## Task statement
Your answer should be the exact lines of the data below from the one containing "(874, 257) = (210, 717): grey" through the one containing "(971, 370) = (73, 635): green"; please include nothing else.

## Supplied entries
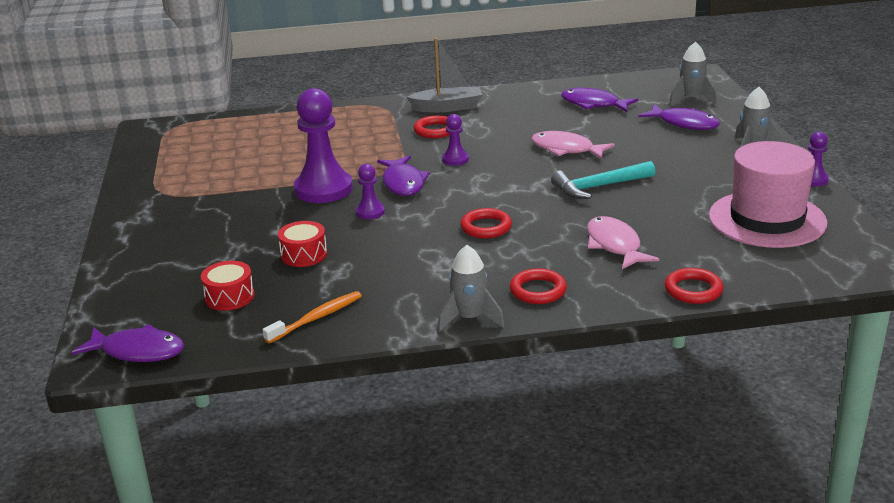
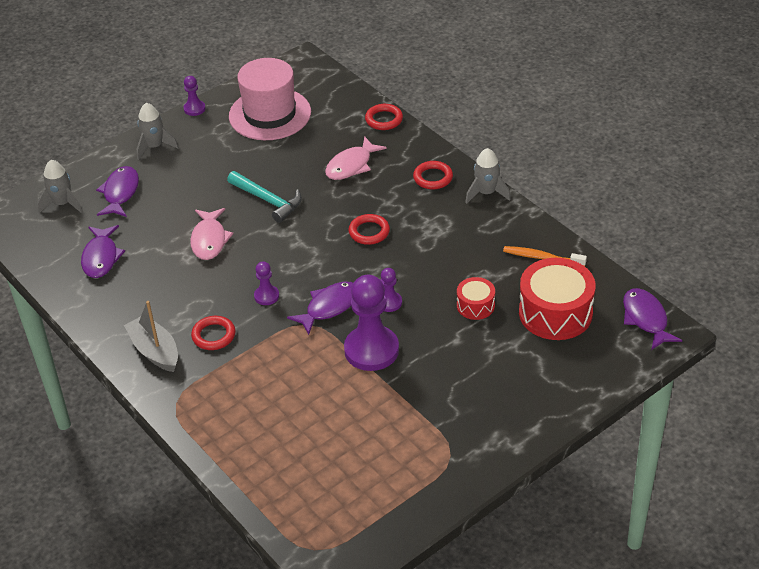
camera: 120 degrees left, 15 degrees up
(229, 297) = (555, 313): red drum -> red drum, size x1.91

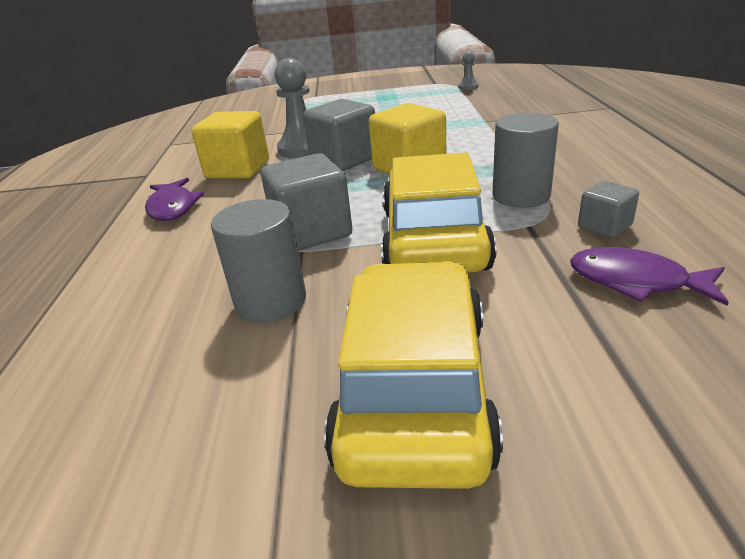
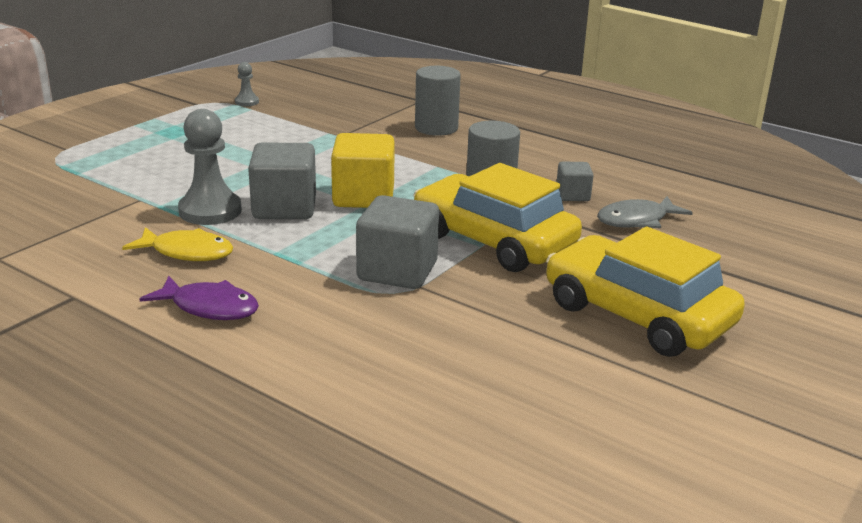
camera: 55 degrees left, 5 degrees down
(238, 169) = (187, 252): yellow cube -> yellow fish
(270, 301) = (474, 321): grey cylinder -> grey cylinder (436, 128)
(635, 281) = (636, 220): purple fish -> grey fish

---

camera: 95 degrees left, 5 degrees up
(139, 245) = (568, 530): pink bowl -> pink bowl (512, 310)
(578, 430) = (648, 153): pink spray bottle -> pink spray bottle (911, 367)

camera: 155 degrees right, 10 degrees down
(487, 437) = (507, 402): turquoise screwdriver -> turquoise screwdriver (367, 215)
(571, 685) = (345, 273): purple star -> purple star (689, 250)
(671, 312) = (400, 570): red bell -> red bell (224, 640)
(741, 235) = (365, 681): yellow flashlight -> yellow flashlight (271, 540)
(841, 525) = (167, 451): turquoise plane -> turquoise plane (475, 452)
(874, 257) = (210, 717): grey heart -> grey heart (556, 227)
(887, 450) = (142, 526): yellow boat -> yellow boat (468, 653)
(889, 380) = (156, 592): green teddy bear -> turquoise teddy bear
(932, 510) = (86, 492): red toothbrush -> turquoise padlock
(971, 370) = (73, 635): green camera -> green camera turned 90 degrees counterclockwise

---

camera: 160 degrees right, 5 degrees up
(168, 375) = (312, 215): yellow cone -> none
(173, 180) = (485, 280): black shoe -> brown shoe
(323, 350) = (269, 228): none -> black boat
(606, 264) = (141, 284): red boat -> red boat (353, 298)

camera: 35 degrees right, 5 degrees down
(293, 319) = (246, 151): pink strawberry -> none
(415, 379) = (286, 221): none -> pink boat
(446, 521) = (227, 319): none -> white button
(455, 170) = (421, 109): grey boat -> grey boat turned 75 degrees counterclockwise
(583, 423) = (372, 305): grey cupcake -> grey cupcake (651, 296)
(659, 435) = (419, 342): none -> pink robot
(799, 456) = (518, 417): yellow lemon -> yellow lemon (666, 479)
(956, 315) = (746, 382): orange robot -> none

## Output
(874, 257) = (210, 717): grey heart -> grey heart (556, 227)
(887, 450) = (142, 526): yellow boat -> yellow boat (468, 653)
(889, 380) = (156, 592): green teddy bear -> turquoise teddy bear
(932, 510) = (86, 492): red toothbrush -> turquoise padlock
(971, 370) = (73, 635): green camera -> green camera turned 90 degrees counterclockwise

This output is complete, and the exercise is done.